## To do
Exclude the pictures and transcribe the rest of the data below exactly.

## Provided data
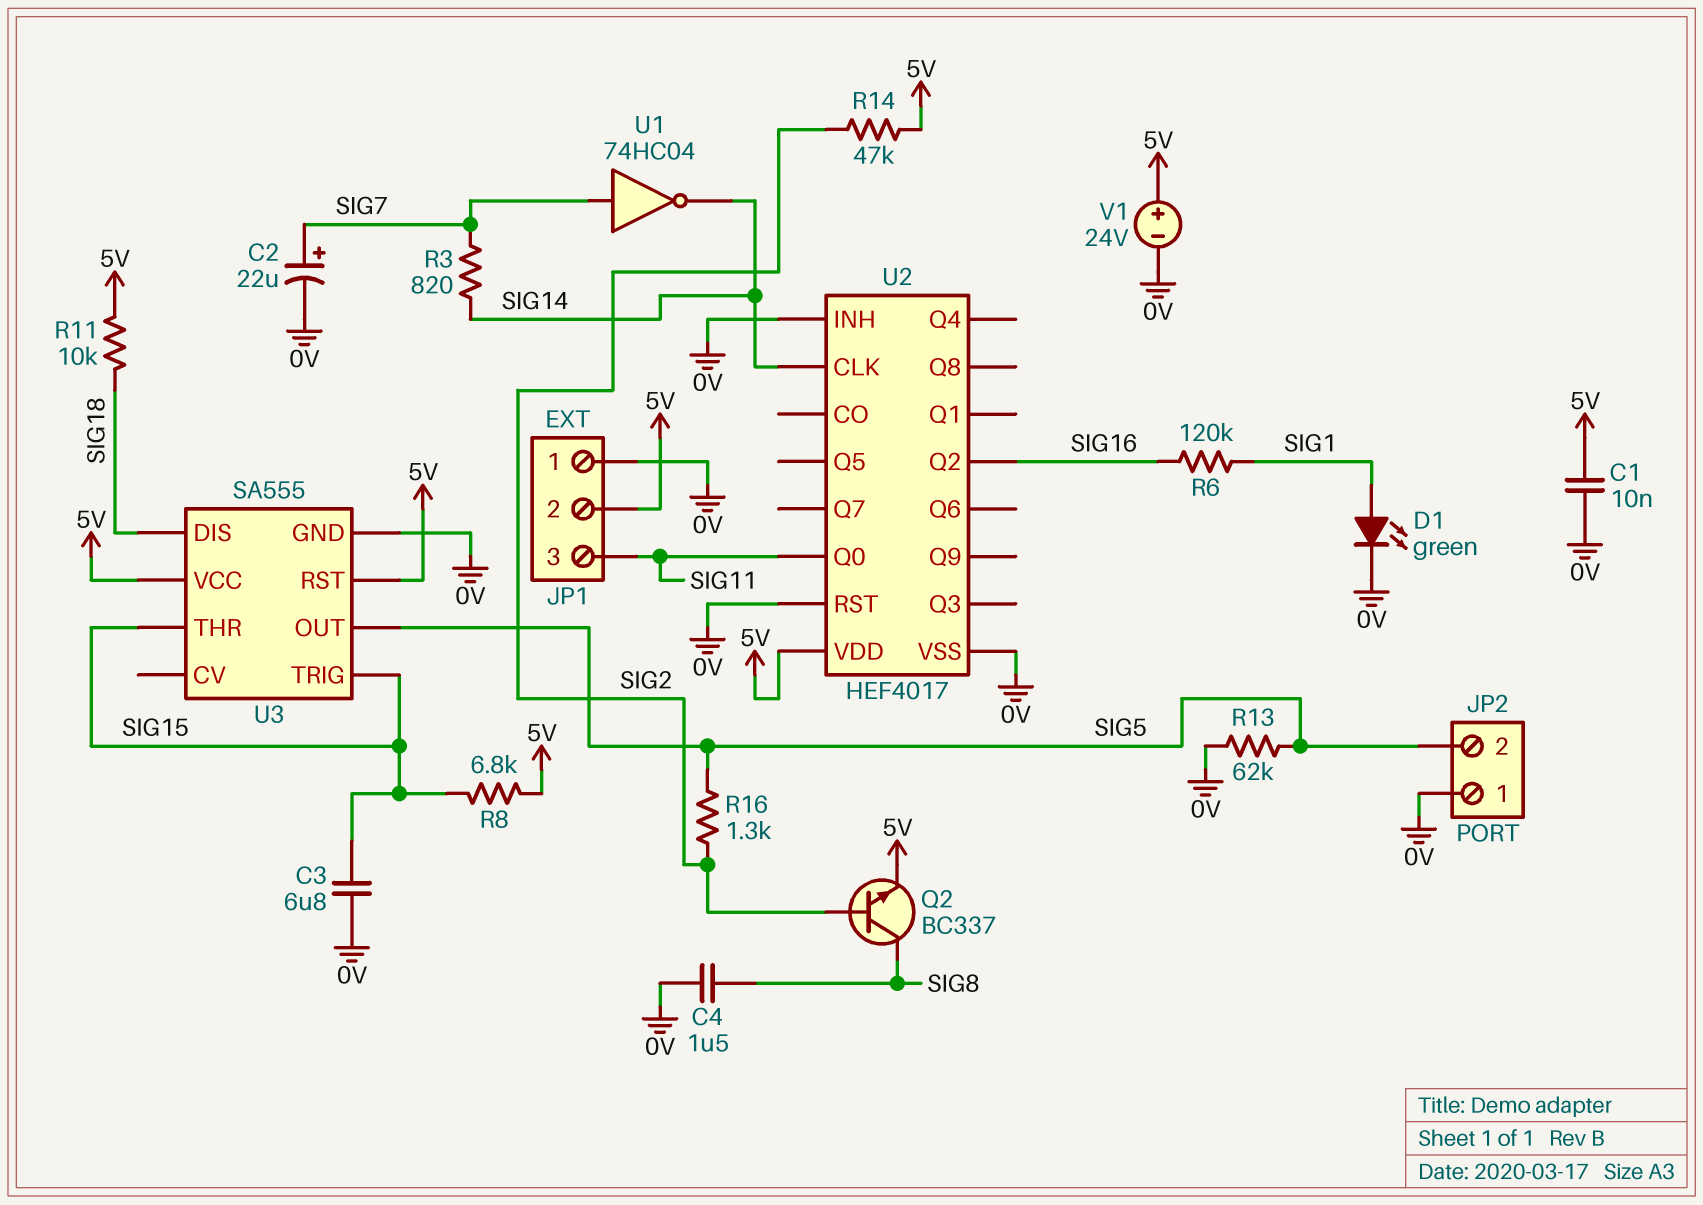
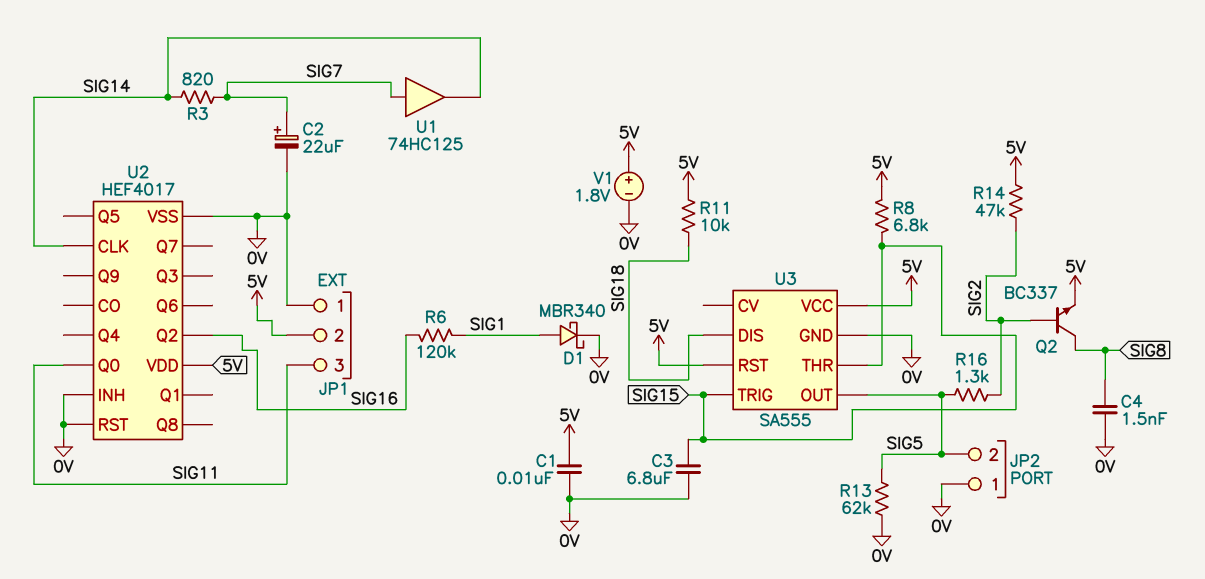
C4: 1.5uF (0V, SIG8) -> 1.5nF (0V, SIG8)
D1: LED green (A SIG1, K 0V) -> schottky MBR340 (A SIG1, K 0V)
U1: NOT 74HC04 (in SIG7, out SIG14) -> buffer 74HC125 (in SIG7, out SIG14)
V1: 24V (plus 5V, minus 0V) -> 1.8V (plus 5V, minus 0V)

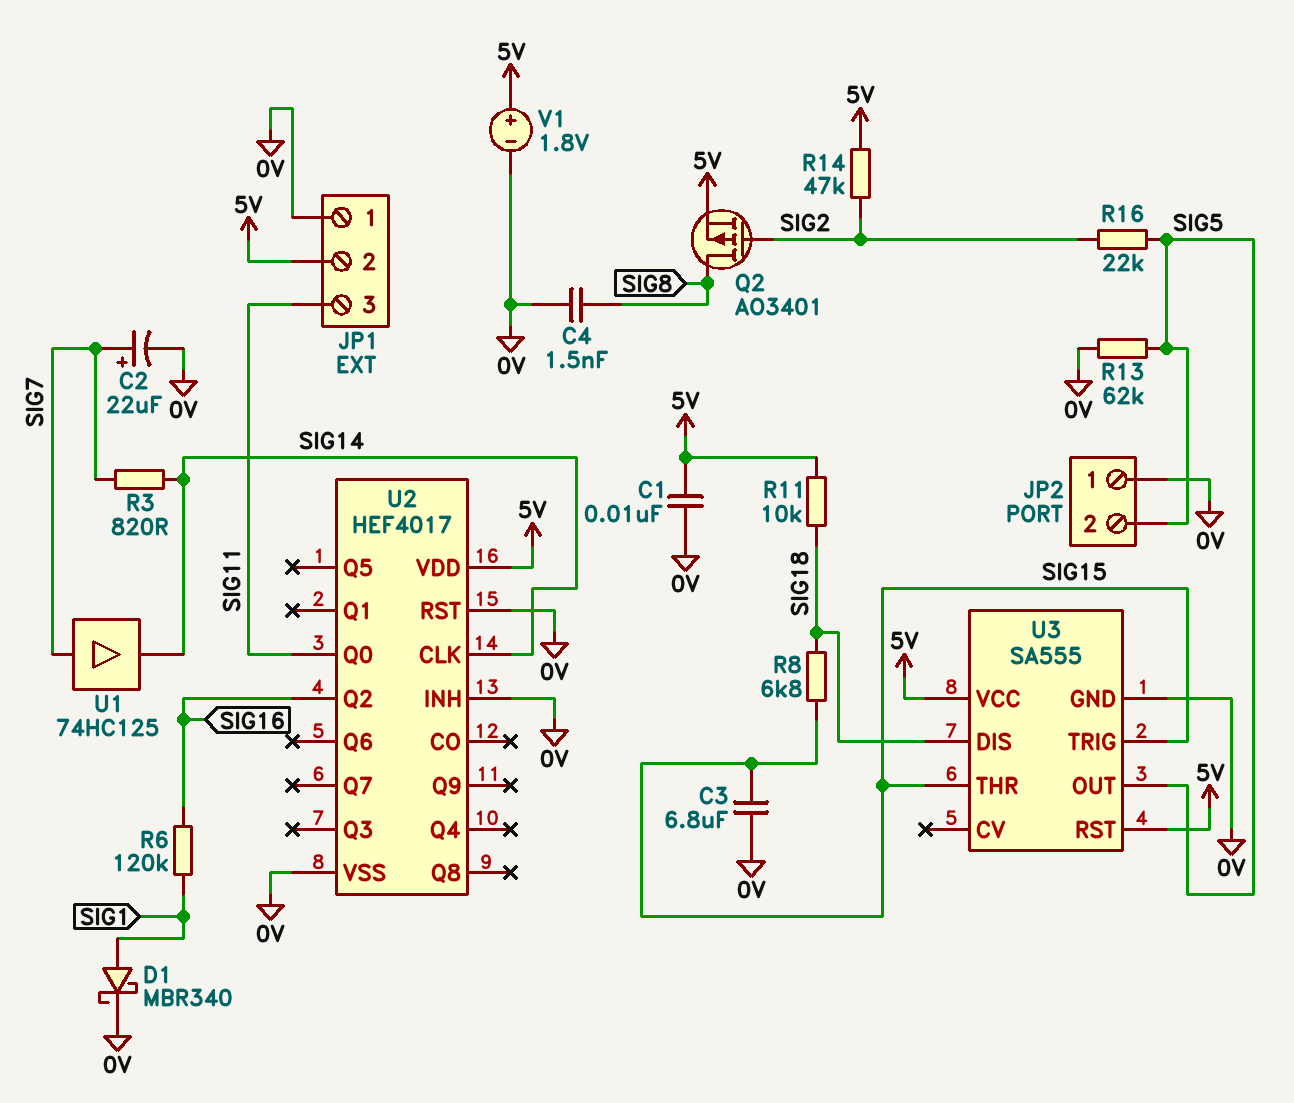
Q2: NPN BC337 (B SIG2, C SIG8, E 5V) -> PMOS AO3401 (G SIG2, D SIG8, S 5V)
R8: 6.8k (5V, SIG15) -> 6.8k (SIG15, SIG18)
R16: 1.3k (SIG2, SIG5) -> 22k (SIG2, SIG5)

## Answer to this exercise
C4: 1.5uF (0V, SIG8) -> 1.5nF (0V, SIG8)
D1: LED green (A SIG1, K 0V) -> schottky MBR340 (A SIG1, K 0V)
U1: NOT 74HC04 (in SIG7, out SIG14) -> buffer 74HC125 (in SIG7, out SIG14)
V1: 24V (plus 5V, minus 0V) -> 1.8V (plus 5V, minus 0V)

Q2: NPN BC337 (B SIG2, C SIG8, E 5V) -> PMOS AO3401 (G SIG2, D SIG8, S 5V)
R8: 6.8k (5V, SIG15) -> 6.8k (SIG15, SIG18)
R16: 1.3k (SIG2, SIG5) -> 22k (SIG2, SIG5)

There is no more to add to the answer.